Task to carry out
As written and without pictures, set down the lines from the one that contains "none -> purple brick E7 level 1" through the end of the data.

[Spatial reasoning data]
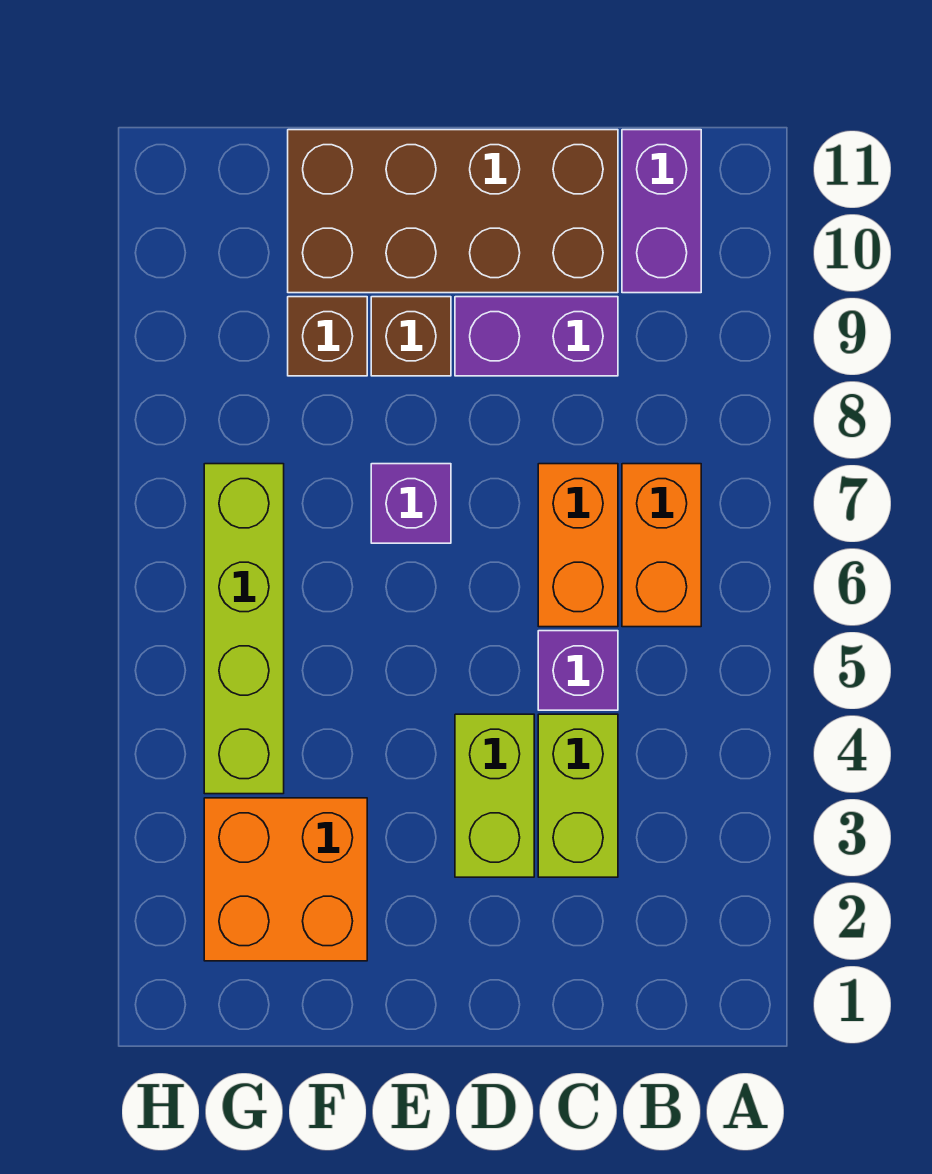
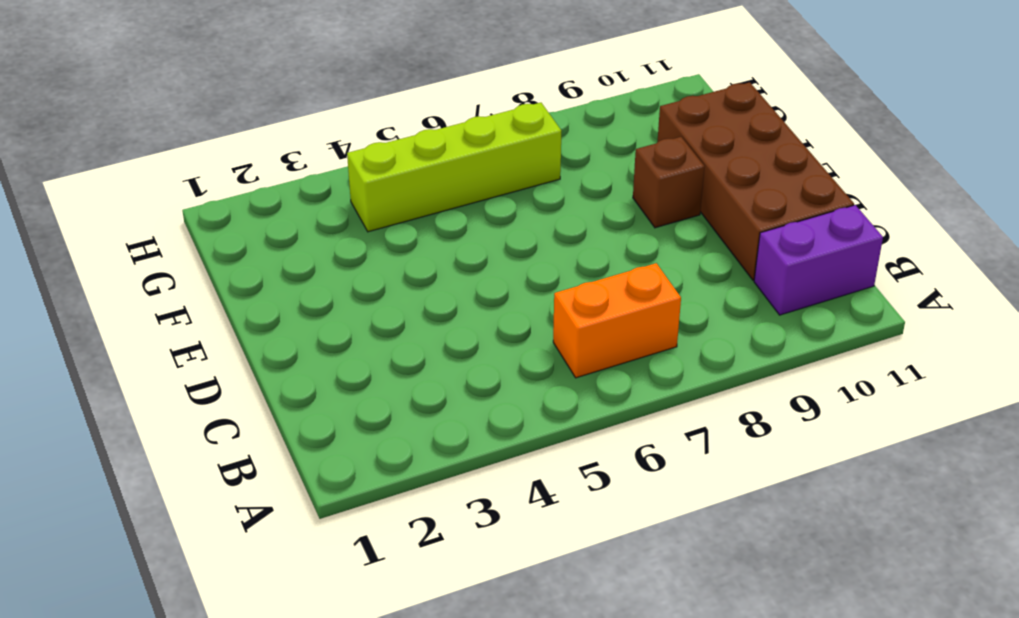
none -> lime brick C3:C4 level 1
none -> purple brick C5 level 1
none -> orange brick C6:C7 level 1

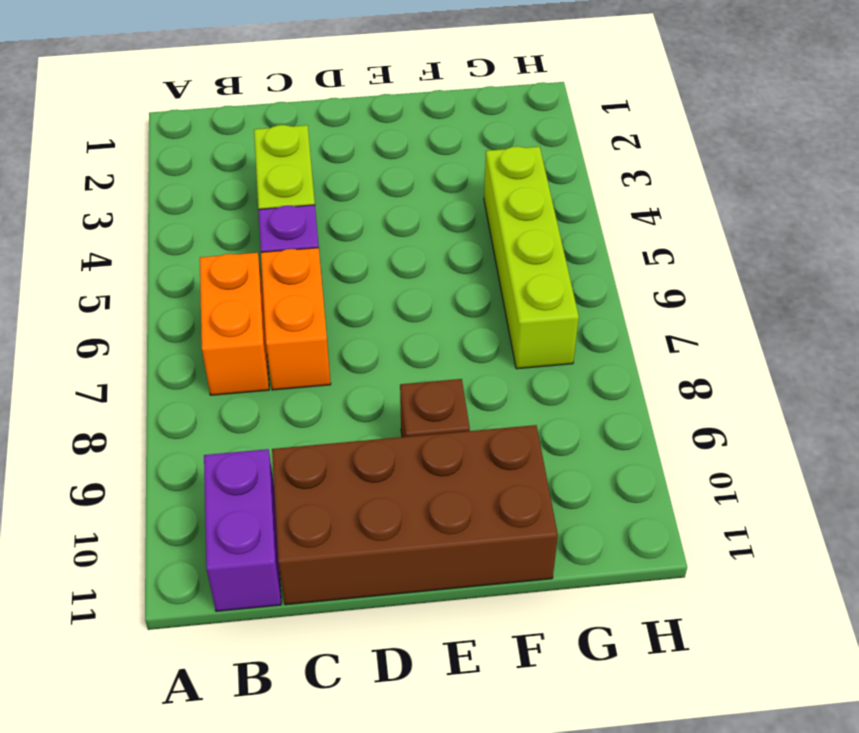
none -> purple brick C9:D9 level 1
none -> lime brick D3:D4 level 1
none -> purple brick E7 level 1

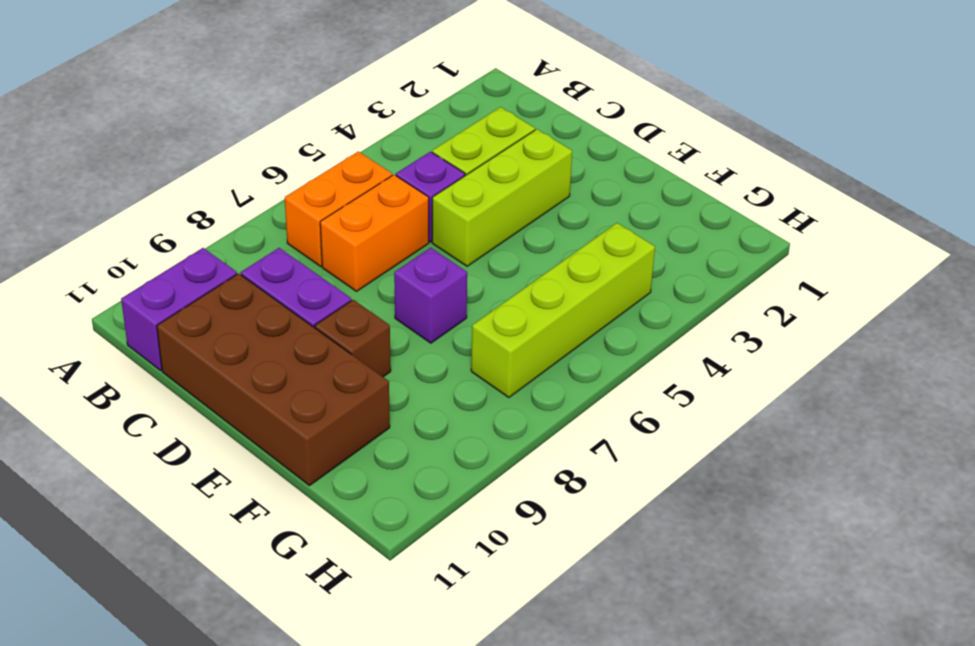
lime brick D3:D5 level 1 -> lime brick D3:D4 level 1
none -> orange brick F2:G3 level 1
none -> brown brick F9 level 1

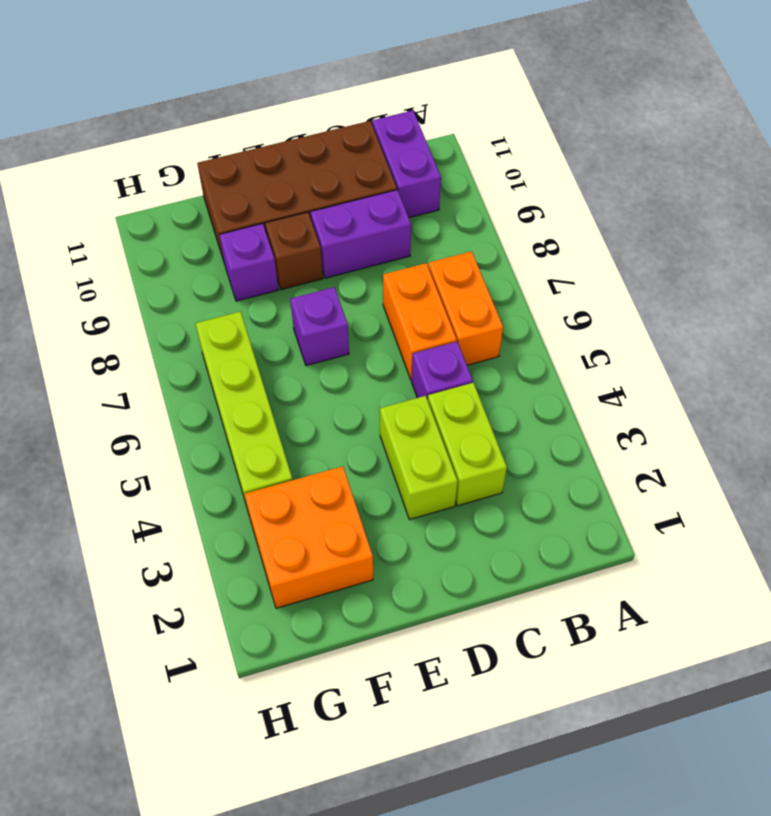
purple brick F9 level 1 -> brown brick F9 level 1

Exercise answer
none -> purple brick E7 level 1

lime brick D3:D5 level 1 -> lime brick D3:D4 level 1
none -> orange brick F2:G3 level 1
none -> brown brick F9 level 1

purple brick F9 level 1 -> brown brick F9 level 1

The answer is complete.